Scene comparison data
--- START ---

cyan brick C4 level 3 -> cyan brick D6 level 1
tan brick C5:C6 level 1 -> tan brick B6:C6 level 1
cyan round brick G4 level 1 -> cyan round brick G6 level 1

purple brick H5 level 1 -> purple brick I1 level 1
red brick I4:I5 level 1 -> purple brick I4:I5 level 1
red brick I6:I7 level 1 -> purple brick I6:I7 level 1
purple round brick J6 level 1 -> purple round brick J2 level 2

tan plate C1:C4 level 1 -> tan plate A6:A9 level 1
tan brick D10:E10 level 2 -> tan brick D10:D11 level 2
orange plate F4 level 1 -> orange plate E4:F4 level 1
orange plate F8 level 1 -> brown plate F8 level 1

--- END ---
--- START ---

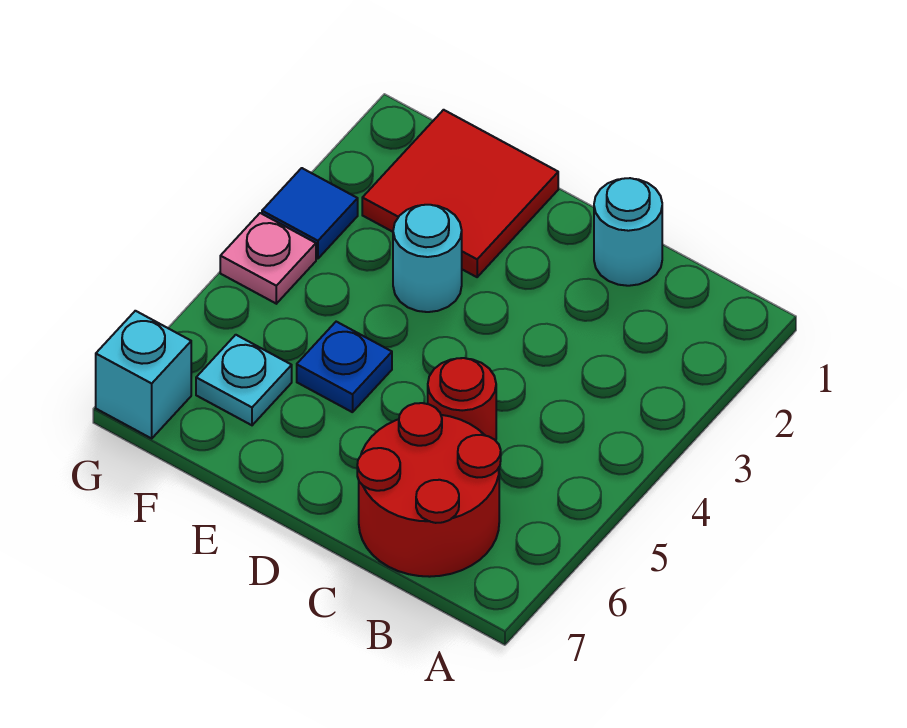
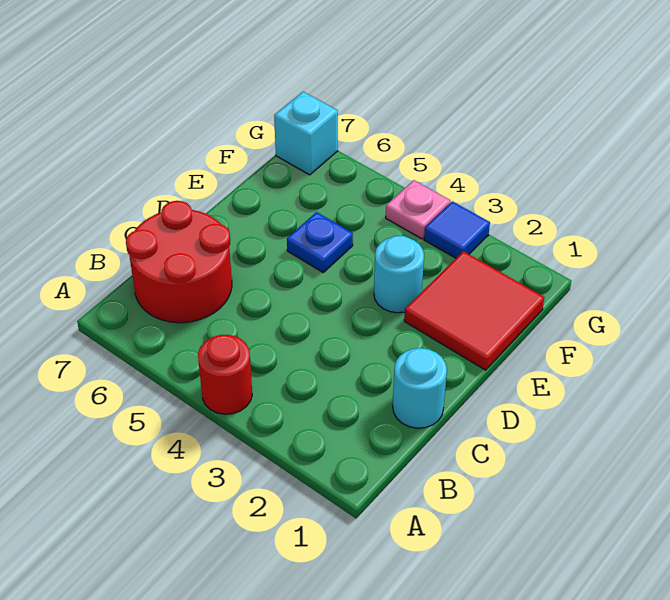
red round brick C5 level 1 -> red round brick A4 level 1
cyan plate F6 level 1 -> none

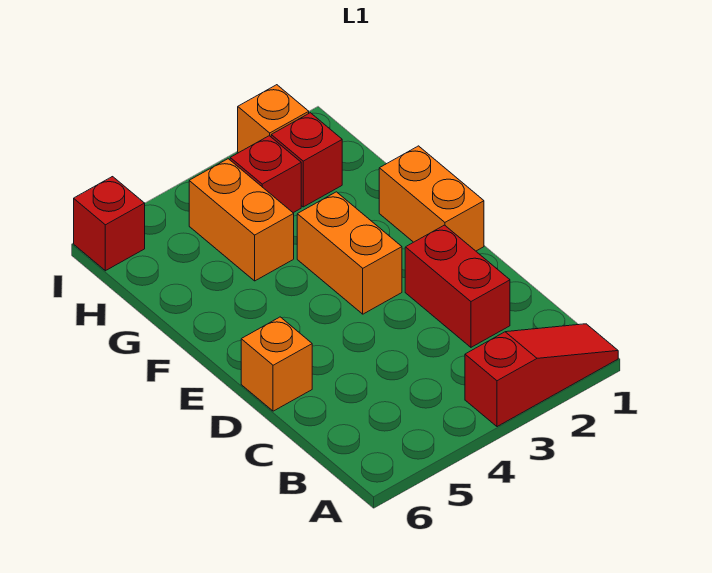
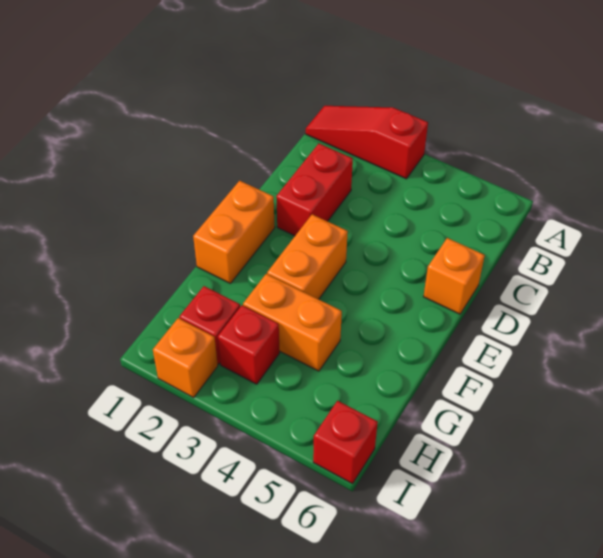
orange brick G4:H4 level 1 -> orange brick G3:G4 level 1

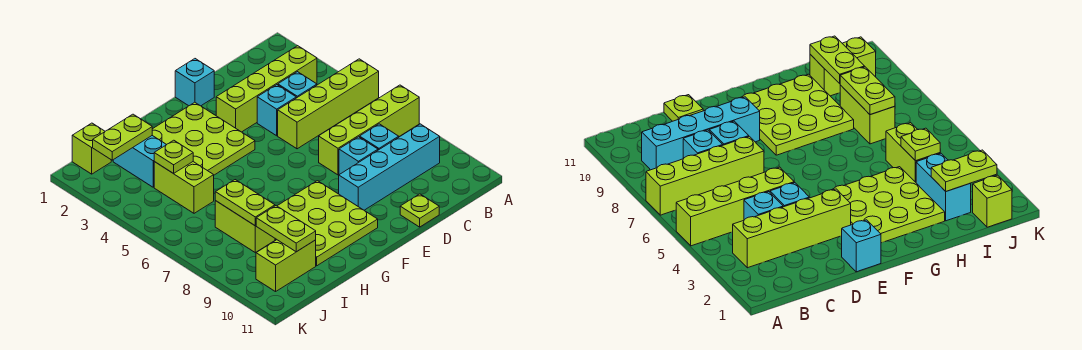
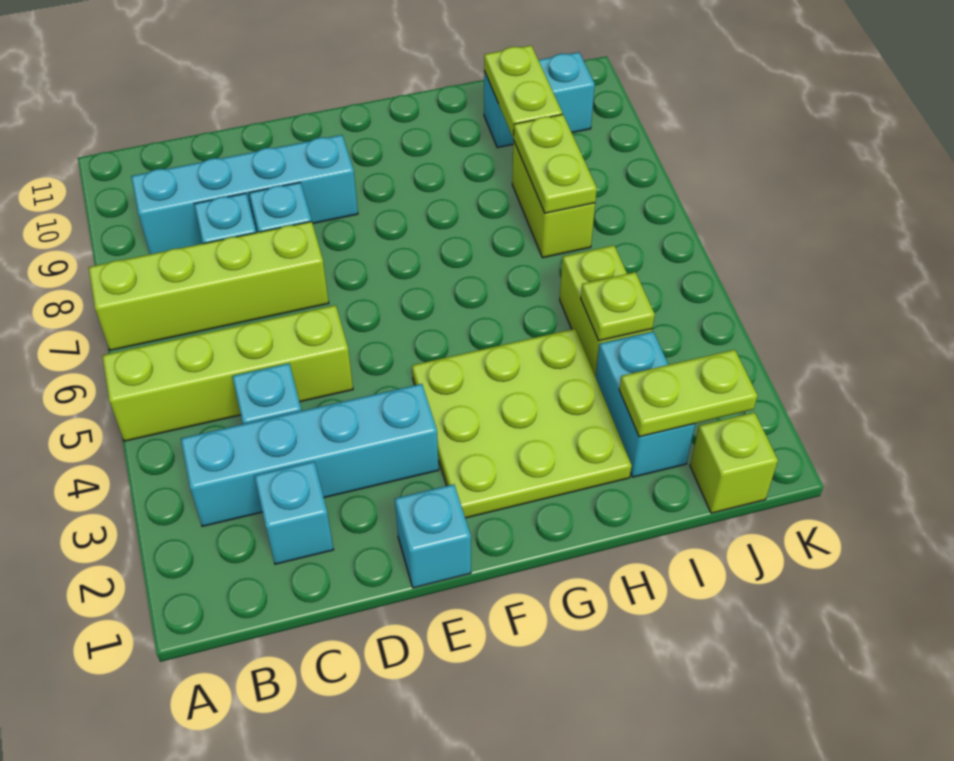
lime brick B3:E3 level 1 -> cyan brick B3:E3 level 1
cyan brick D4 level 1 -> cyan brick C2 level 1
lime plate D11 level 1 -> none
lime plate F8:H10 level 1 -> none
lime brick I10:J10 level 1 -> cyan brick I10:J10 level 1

--- END ---

→ TASK DESCRIPTION:
Would you copy each line of the records that contains "lime"?

→ OUTPUT OF THE TASK:
lime brick B3:E3 level 1 -> cyan brick B3:E3 level 1
lime plate D11 level 1 -> none
lime plate F8:H10 level 1 -> none
lime brick I10:J10 level 1 -> cyan brick I10:J10 level 1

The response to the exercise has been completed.